Required work:
Restate the full listing precisely as written.

**** Dataset excerpts

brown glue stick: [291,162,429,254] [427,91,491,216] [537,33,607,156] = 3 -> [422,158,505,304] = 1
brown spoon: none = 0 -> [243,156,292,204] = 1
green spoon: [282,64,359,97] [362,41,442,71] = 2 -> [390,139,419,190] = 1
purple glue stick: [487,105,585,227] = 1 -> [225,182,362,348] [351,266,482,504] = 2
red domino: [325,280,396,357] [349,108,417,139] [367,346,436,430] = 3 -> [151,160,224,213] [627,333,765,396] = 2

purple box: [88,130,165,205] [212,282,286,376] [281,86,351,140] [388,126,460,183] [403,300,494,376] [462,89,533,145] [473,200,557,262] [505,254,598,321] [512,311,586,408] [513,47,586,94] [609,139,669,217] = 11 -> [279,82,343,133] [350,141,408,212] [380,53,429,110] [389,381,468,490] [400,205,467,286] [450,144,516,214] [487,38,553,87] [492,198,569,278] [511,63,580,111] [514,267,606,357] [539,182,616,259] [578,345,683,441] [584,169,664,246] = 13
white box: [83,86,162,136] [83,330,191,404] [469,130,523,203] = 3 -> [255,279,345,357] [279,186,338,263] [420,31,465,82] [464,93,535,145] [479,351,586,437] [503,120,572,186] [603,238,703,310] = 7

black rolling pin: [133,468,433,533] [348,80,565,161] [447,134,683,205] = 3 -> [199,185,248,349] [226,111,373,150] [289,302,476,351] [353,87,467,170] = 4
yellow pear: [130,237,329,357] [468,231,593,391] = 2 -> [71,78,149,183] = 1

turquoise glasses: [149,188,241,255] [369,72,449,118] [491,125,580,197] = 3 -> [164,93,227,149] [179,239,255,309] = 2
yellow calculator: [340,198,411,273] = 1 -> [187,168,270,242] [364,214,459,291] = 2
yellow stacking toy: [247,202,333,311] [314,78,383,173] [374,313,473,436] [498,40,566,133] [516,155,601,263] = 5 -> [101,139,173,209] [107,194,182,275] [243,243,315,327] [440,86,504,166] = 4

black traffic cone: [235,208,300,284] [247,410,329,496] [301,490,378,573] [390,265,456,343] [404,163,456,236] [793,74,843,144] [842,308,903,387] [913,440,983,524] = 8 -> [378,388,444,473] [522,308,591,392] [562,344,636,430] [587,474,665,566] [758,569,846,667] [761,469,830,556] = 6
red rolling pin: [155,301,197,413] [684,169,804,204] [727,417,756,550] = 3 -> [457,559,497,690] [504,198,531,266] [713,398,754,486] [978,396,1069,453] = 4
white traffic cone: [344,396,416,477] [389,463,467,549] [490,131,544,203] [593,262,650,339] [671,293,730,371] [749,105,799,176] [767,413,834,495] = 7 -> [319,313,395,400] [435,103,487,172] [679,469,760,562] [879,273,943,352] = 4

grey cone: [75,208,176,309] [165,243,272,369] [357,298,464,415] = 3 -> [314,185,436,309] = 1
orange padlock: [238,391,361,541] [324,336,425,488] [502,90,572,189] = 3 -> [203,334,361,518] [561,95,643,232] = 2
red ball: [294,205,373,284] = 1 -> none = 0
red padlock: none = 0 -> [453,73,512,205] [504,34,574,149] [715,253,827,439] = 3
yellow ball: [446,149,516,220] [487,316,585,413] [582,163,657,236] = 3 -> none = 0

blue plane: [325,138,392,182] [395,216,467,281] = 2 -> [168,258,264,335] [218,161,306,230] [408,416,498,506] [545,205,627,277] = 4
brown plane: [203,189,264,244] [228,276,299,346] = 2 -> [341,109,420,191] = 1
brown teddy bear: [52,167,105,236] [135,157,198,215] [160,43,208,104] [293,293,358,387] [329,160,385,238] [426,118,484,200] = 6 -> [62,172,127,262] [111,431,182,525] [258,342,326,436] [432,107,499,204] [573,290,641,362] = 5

********

Solution to this problem:
brown glue stick: [291,162,429,254] [427,91,491,216] [537,33,607,156] = 3 -> [422,158,505,304] = 1
brown spoon: none = 0 -> [243,156,292,204] = 1
green spoon: [282,64,359,97] [362,41,442,71] = 2 -> [390,139,419,190] = 1
purple glue stick: [487,105,585,227] = 1 -> [225,182,362,348] [351,266,482,504] = 2
red domino: [325,280,396,357] [349,108,417,139] [367,346,436,430] = 3 -> [151,160,224,213] [627,333,765,396] = 2

purple box: [88,130,165,205] [212,282,286,376] [281,86,351,140] [388,126,460,183] [403,300,494,376] [462,89,533,145] [473,200,557,262] [505,254,598,321] [512,311,586,408] [513,47,586,94] [609,139,669,217] = 11 -> [279,82,343,133] [350,141,408,212] [380,53,429,110] [389,381,468,490] [400,205,467,286] [450,144,516,214] [487,38,553,87] [492,198,569,278] [511,63,580,111] [514,267,606,357] [539,182,616,259] [578,345,683,441] [584,169,664,246] = 13
white box: [83,86,162,136] [83,330,191,404] [469,130,523,203] = 3 -> [255,279,345,357] [279,186,338,263] [420,31,465,82] [464,93,535,145] [479,351,586,437] [503,120,572,186] [603,238,703,310] = 7

black rolling pin: [133,468,433,533] [348,80,565,161] [447,134,683,205] = 3 -> [199,185,248,349] [226,111,373,150] [289,302,476,351] [353,87,467,170] = 4
yellow pear: [130,237,329,357] [468,231,593,391] = 2 -> [71,78,149,183] = 1

turquoise glasses: [149,188,241,255] [369,72,449,118] [491,125,580,197] = 3 -> [164,93,227,149] [179,239,255,309] = 2
yellow calculator: [340,198,411,273] = 1 -> [187,168,270,242] [364,214,459,291] = 2
yellow stacking toy: [247,202,333,311] [314,78,383,173] [374,313,473,436] [498,40,566,133] [516,155,601,263] = 5 -> [101,139,173,209] [107,194,182,275] [243,243,315,327] [440,86,504,166] = 4

black traffic cone: [235,208,300,284] [247,410,329,496] [301,490,378,573] [390,265,456,343] [404,163,456,236] [793,74,843,144] [842,308,903,387] [913,440,983,524] = 8 -> [378,388,444,473] [522,308,591,392] [562,344,636,430] [587,474,665,566] [758,569,846,667] [761,469,830,556] = 6
red rolling pin: [155,301,197,413] [684,169,804,204] [727,417,756,550] = 3 -> [457,559,497,690] [504,198,531,266] [713,398,754,486] [978,396,1069,453] = 4
white traffic cone: [344,396,416,477] [389,463,467,549] [490,131,544,203] [593,262,650,339] [671,293,730,371] [749,105,799,176] [767,413,834,495] = 7 -> [319,313,395,400] [435,103,487,172] [679,469,760,562] [879,273,943,352] = 4

grey cone: [75,208,176,309] [165,243,272,369] [357,298,464,415] = 3 -> [314,185,436,309] = 1
orange padlock: [238,391,361,541] [324,336,425,488] [502,90,572,189] = 3 -> [203,334,361,518] [561,95,643,232] = 2
red ball: [294,205,373,284] = 1 -> none = 0
red padlock: none = 0 -> [453,73,512,205] [504,34,574,149] [715,253,827,439] = 3
yellow ball: [446,149,516,220] [487,316,585,413] [582,163,657,236] = 3 -> none = 0

blue plane: [325,138,392,182] [395,216,467,281] = 2 -> [168,258,264,335] [218,161,306,230] [408,416,498,506] [545,205,627,277] = 4
brown plane: [203,189,264,244] [228,276,299,346] = 2 -> [341,109,420,191] = 1
brown teddy bear: [52,167,105,236] [135,157,198,215] [160,43,208,104] [293,293,358,387] [329,160,385,238] [426,118,484,200] = 6 -> [62,172,127,262] [111,431,182,525] [258,342,326,436] [432,107,499,204] [573,290,641,362] = 5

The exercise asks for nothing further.